Action item:
Directions for the data below: repeat exactly the lines from the one with "red arrow: (27, 38) -> (32, 46), turned -56" through the one with "blue circle: (106, 121) -> (159, 201), moved", both included, and omit all pictures.

Supplied entries:
━━━━

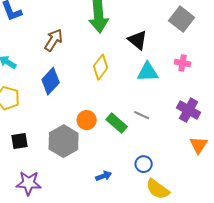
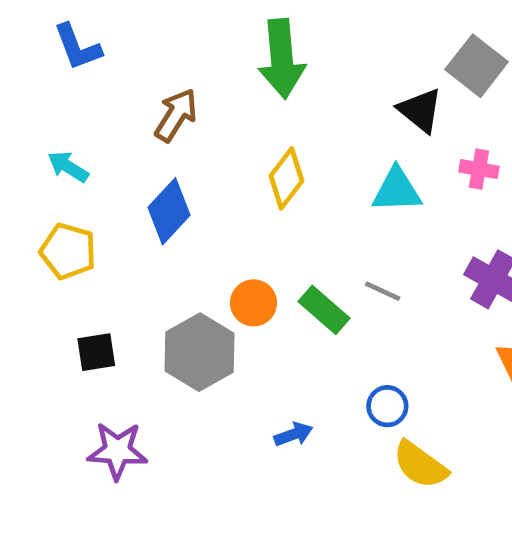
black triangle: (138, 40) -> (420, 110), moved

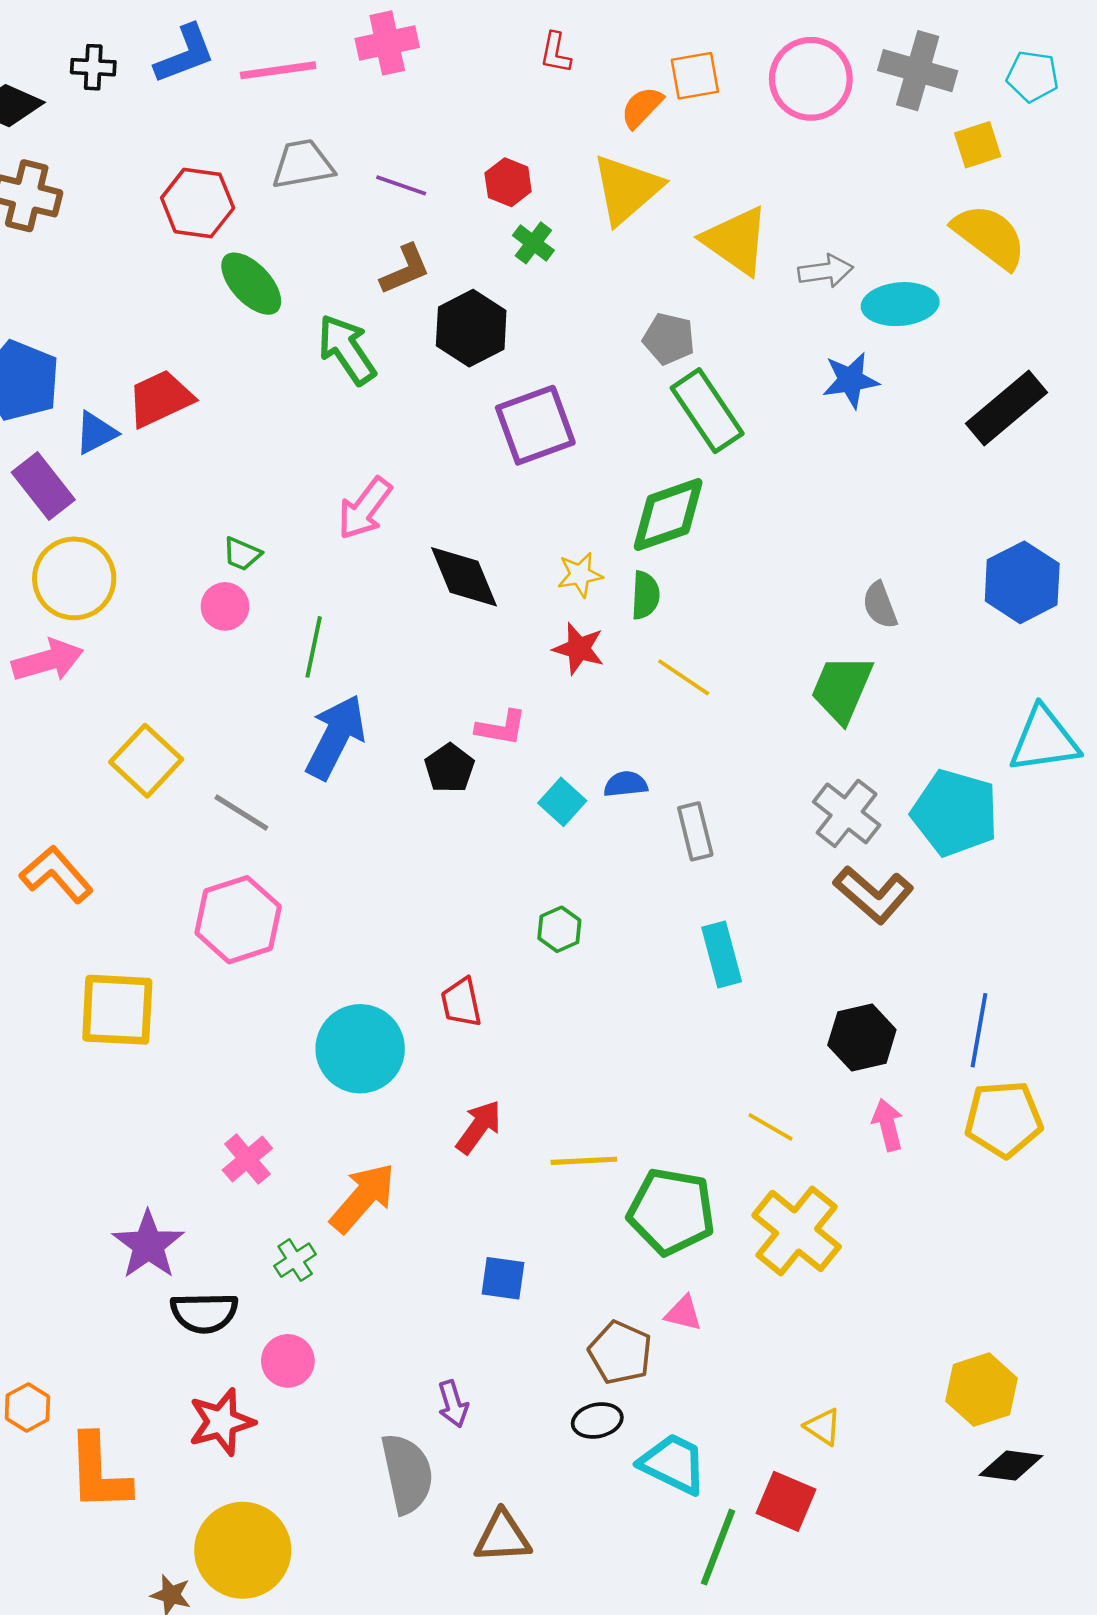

━━━━

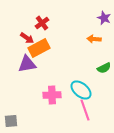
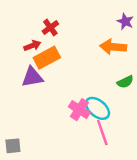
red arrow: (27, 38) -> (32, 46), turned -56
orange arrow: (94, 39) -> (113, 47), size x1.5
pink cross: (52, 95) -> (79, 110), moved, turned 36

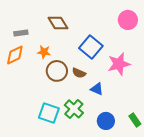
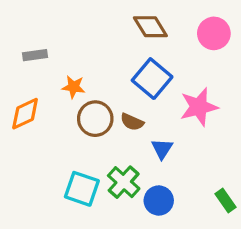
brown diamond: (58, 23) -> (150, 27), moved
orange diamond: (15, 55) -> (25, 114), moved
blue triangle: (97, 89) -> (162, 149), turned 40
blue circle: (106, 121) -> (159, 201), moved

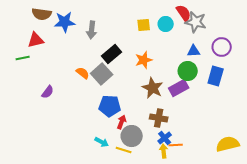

━━━━

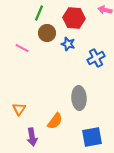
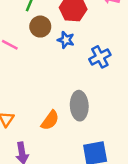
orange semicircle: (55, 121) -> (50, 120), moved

━━━━

Response to the task:
red arrow: (27, 38) -> (32, 46), turned -56
orange arrow: (94, 39) -> (113, 47), size x1.5
pink cross: (52, 95) -> (79, 110), moved, turned 36

brown diamond: (58, 23) -> (150, 27), moved
orange diamond: (15, 55) -> (25, 114), moved
blue triangle: (97, 89) -> (162, 149), turned 40
blue circle: (106, 121) -> (159, 201), moved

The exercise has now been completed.